[TASK ITEM]
Among the entries below, please repeat exactly and only the lines from the line containing "green notebook [700,285,798,339]" to the line containing "none -> red strawberry [349,432,395,472]", both lines included.

[RECORDS FOR THIS TASK]
_ _ _ _ _

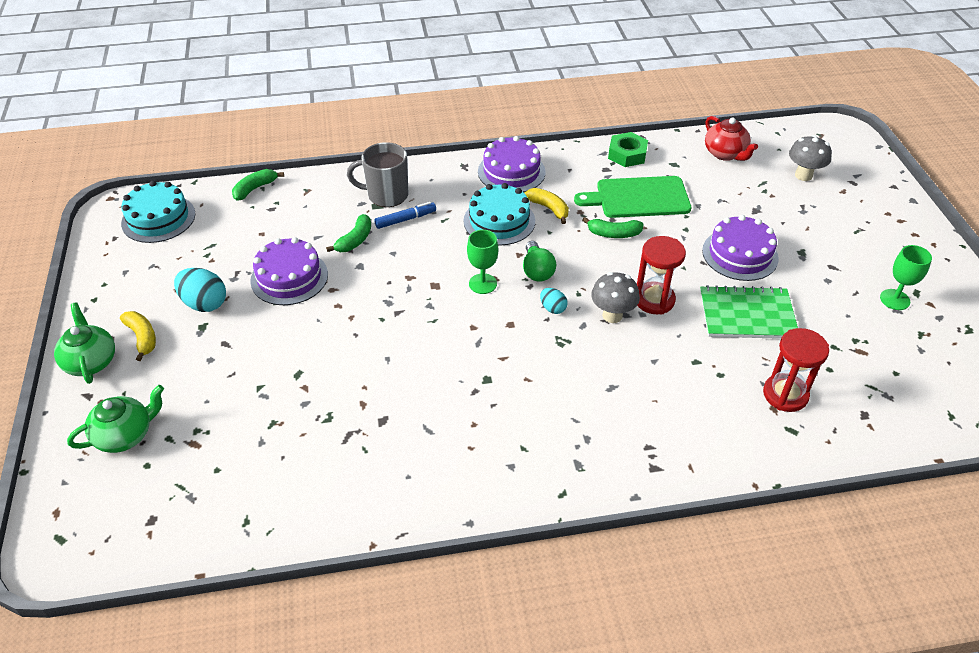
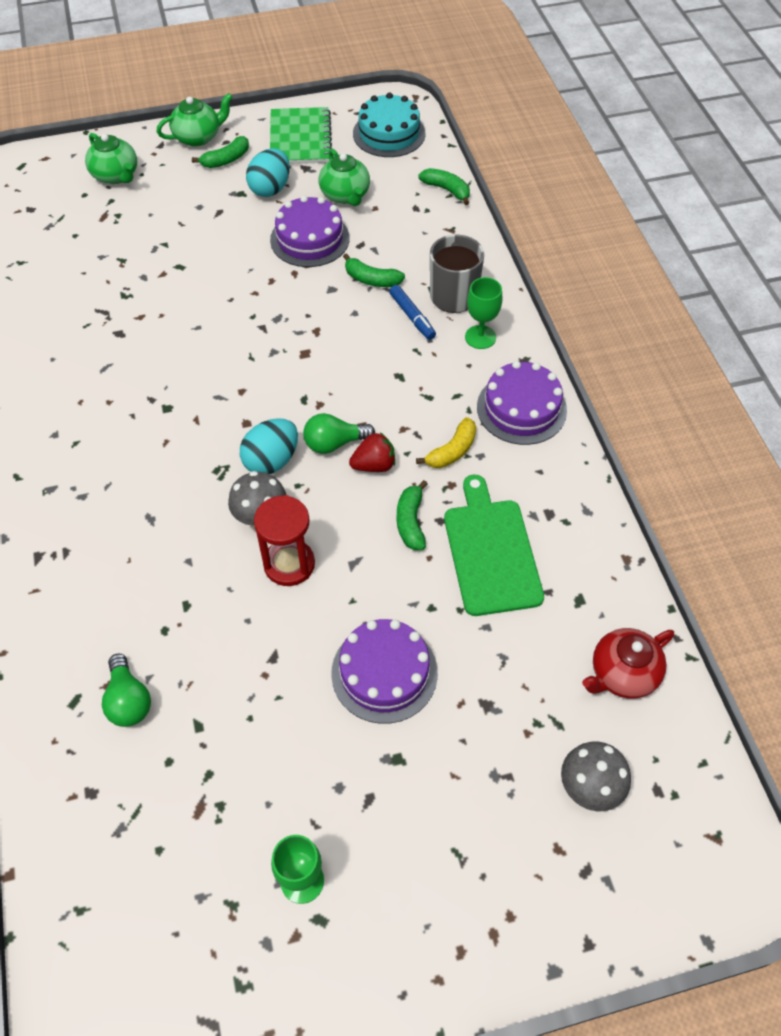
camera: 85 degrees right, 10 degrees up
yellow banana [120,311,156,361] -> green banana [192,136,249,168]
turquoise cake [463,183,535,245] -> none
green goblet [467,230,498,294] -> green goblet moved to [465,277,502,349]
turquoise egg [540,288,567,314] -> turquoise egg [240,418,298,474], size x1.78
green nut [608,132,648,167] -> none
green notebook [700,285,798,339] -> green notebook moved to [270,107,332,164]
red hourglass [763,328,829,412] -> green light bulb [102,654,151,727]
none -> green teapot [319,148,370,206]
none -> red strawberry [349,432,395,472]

_ _ _ _ _

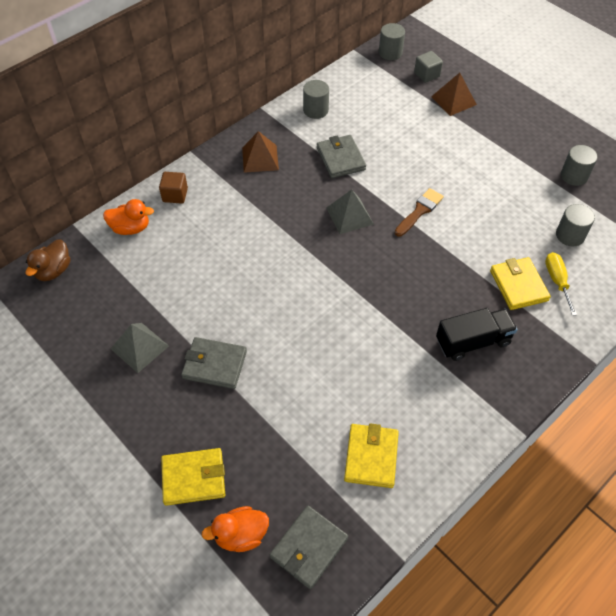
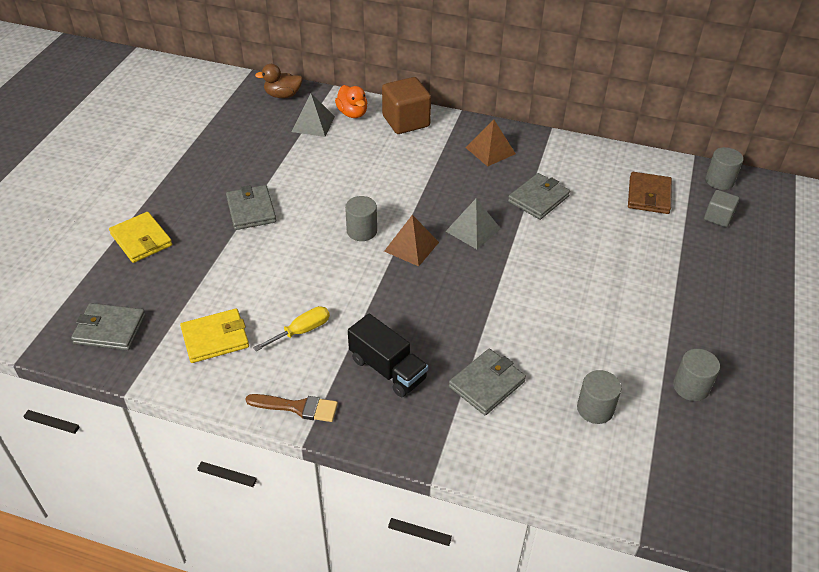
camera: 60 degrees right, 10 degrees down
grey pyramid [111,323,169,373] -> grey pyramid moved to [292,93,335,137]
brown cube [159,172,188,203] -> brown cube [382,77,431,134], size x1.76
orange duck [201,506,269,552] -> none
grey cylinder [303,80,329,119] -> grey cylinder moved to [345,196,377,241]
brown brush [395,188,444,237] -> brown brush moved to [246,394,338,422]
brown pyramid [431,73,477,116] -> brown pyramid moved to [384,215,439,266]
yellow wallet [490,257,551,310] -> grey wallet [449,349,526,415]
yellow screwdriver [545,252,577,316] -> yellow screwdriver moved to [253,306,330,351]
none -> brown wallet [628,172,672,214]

_ _ _ _ _

[SOLUTION]
green notebook [700,285,798,339] -> green notebook moved to [270,107,332,164]
red hourglass [763,328,829,412] -> green light bulb [102,654,151,727]
none -> green teapot [319,148,370,206]
none -> red strawberry [349,432,395,472]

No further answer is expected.